═══ RECORDS FOR PROCESSING

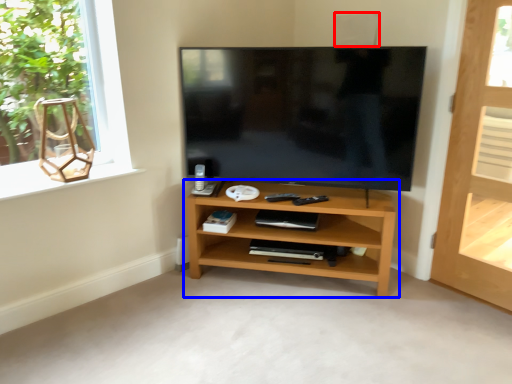
Question: Which object is further to the camera taking this photo, speaker (highlighted by a red box) or shelf (highlighted by a blue box)?

Choices:
 (A) speaker
 (B) shelf

Answer: (A)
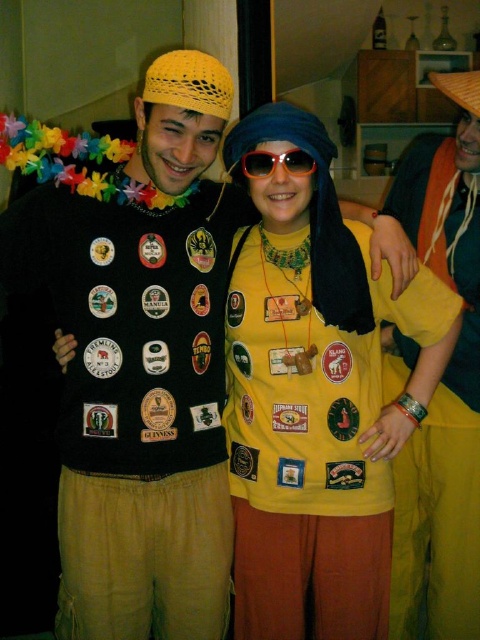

══════

Count the lines in the rows above that contain the string "shelf". Reply with the number alone.

SOLUTION BELOW:
2